**YOUR GOAL**
For the records shown below, return an exact copy that excludes the pictures.

Top of RECORD EXCERPTS

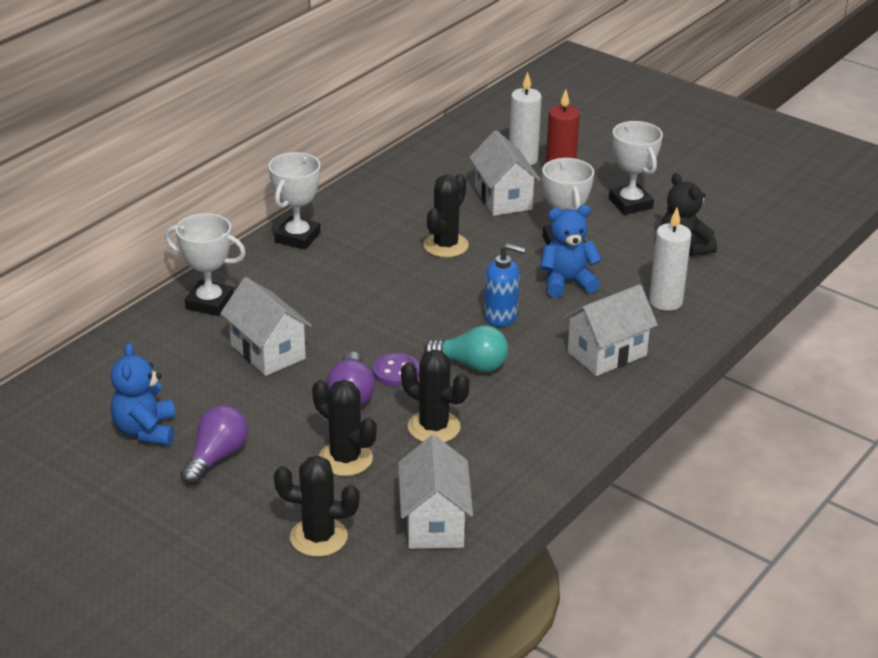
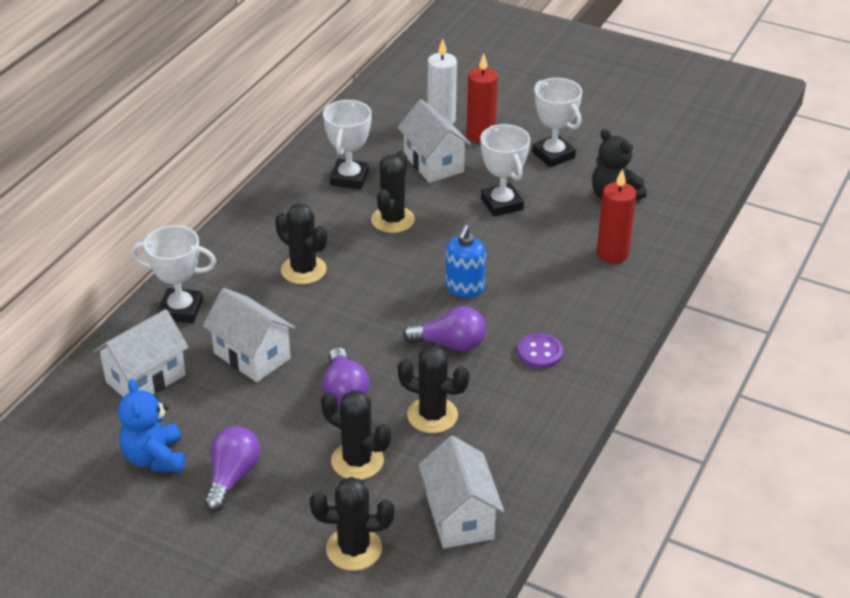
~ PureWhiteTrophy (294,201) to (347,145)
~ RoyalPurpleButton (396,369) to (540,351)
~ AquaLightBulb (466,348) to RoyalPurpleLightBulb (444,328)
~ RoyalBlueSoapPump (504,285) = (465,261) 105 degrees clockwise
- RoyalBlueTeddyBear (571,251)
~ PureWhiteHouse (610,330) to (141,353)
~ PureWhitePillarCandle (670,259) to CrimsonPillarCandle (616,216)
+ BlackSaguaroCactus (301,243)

Bottom of RECORD EXCERPTS

**EXPECTED ANSWER**
~ PureWhiteTrophy (294,201) to (347,145)
~ RoyalPurpleButton (396,369) to (540,351)
~ AquaLightBulb (466,348) to RoyalPurpleLightBulb (444,328)
~ RoyalBlueSoapPump (504,285) = (465,261) 105 degrees clockwise
- RoyalBlueTeddyBear (571,251)
~ PureWhiteHouse (610,330) to (141,353)
~ PureWhitePillarCandle (670,259) to CrimsonPillarCandle (616,216)
+ BlackSaguaroCactus (301,243)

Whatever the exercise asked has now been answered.